## YOUR GOAL
Look at each line of the listing. Copy those that hold the string "degrees".

## RECORDED INFORMATION
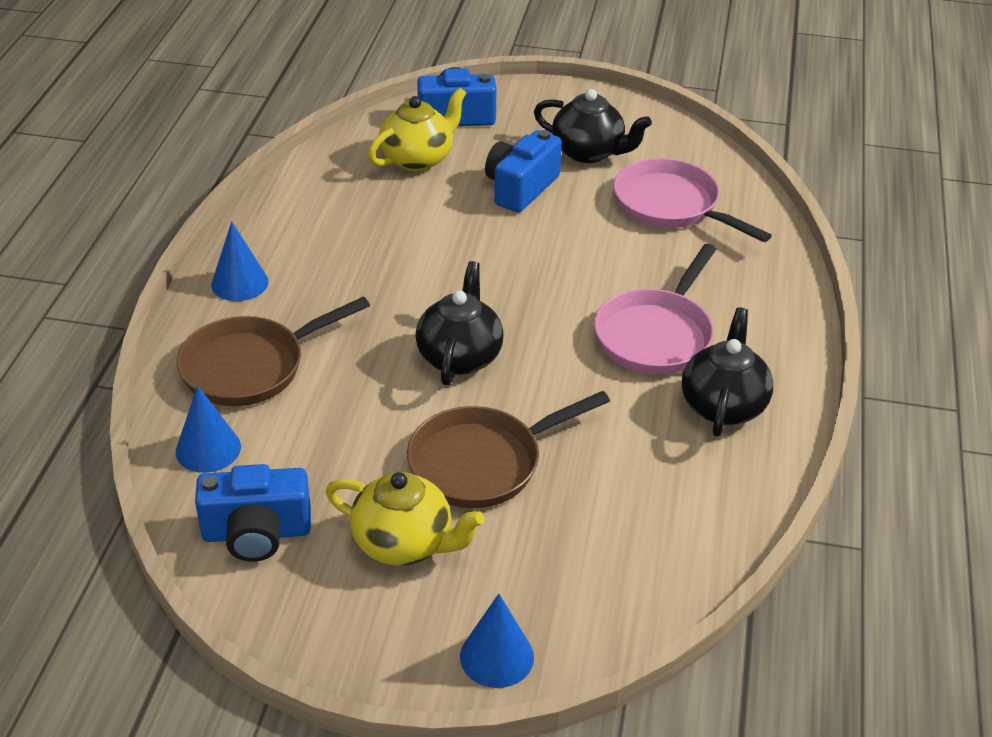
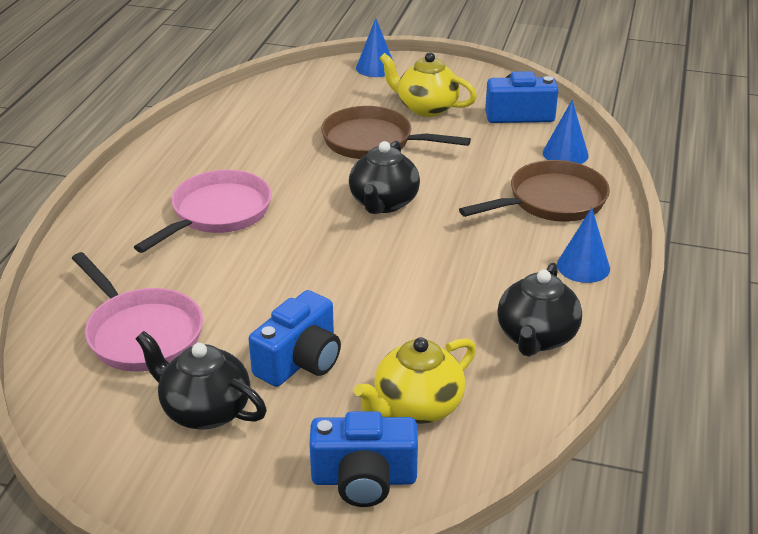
camera: 175 degrees left, 5 degrees down
(482, 463) = (373, 141): brown pan -> brown pan turned 135 degrees counterclockwise
(723, 405) = (189, 167): black teapot -> black teapot (536, 337)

## EXERCISE SOLUTION
camera: 175 degrees left, 5 degrees down
(482, 463) = (373, 141): brown pan -> brown pan turned 135 degrees counterclockwise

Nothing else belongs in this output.